» Records from a collection
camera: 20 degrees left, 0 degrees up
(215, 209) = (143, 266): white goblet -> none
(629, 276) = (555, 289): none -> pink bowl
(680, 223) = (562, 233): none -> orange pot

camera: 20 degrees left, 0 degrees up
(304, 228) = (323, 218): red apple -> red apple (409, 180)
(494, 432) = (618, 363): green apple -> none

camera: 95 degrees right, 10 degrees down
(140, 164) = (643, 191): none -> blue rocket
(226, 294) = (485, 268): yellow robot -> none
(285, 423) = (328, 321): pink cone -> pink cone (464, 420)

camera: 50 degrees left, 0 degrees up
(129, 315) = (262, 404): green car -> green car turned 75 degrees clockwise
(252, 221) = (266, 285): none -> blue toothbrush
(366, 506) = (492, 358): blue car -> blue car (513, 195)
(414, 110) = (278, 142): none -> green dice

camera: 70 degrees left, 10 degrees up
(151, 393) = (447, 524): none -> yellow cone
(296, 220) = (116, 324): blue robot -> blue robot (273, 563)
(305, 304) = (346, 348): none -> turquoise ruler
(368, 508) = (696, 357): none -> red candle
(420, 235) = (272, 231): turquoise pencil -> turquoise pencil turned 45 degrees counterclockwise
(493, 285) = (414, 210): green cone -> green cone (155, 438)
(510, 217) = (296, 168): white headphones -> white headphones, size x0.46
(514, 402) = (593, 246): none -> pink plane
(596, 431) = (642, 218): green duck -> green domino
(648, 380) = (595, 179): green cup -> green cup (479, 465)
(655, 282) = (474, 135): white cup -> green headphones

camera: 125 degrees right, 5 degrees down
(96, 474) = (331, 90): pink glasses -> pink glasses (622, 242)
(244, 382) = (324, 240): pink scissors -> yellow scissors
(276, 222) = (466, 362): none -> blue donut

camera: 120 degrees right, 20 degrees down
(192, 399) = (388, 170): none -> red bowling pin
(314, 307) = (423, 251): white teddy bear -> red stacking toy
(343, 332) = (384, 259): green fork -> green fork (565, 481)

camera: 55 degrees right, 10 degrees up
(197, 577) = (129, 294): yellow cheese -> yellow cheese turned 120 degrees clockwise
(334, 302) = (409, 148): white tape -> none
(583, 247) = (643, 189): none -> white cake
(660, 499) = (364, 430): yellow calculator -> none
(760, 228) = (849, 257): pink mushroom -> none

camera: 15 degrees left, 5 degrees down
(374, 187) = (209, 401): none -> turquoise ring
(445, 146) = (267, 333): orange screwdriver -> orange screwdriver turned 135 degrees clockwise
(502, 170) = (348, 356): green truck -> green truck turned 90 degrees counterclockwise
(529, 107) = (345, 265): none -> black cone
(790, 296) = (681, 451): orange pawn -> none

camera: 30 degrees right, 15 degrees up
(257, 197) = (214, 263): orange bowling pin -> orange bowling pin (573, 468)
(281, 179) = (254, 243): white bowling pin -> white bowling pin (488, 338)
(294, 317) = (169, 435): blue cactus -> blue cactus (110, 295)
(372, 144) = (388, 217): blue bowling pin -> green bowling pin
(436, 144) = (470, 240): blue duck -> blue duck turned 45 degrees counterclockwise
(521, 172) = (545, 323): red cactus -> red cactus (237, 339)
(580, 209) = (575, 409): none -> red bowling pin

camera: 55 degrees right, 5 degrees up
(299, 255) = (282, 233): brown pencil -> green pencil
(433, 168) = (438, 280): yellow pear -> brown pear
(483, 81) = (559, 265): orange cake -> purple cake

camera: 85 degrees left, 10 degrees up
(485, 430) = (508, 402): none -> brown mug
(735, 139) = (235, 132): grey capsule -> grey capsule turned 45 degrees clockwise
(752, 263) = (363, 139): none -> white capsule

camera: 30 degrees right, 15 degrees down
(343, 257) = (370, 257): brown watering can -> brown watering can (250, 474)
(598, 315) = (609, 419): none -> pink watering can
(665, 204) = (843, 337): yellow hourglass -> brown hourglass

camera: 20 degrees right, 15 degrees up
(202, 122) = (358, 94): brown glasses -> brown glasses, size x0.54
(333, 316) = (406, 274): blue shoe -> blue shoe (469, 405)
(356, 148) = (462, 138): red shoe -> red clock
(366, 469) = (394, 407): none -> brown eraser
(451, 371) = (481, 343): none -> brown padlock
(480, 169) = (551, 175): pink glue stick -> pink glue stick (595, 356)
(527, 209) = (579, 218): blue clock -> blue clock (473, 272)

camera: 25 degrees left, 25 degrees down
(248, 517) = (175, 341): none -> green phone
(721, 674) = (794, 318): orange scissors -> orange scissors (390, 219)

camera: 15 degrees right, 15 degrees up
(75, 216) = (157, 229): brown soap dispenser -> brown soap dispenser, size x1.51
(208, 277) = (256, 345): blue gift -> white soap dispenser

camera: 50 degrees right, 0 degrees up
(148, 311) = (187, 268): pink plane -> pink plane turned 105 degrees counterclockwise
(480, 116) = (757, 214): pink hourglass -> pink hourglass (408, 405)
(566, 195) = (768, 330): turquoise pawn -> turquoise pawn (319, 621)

» Work to be completed
Beginning with the line that has "(356, 148) = (462, 138): red", set down every line of the entries above through the final one, unchanged.

» Task answer
(356, 148) = (462, 138): red shoe -> red clock
(366, 469) = (394, 407): none -> brown eraser
(451, 371) = (481, 343): none -> brown padlock
(480, 169) = (551, 175): pink glue stick -> pink glue stick (595, 356)
(527, 209) = (579, 218): blue clock -> blue clock (473, 272)

camera: 25 degrees left, 25 degrees down
(248, 517) = (175, 341): none -> green phone
(721, 674) = (794, 318): orange scissors -> orange scissors (390, 219)

camera: 15 degrees right, 15 degrees up
(75, 216) = (157, 229): brown soap dispenser -> brown soap dispenser, size x1.51
(208, 277) = (256, 345): blue gift -> white soap dispenser

camera: 50 degrees right, 0 degrees up
(148, 311) = (187, 268): pink plane -> pink plane turned 105 degrees counterclockwise
(480, 116) = (757, 214): pink hourglass -> pink hourglass (408, 405)
(566, 195) = (768, 330): turquoise pawn -> turquoise pawn (319, 621)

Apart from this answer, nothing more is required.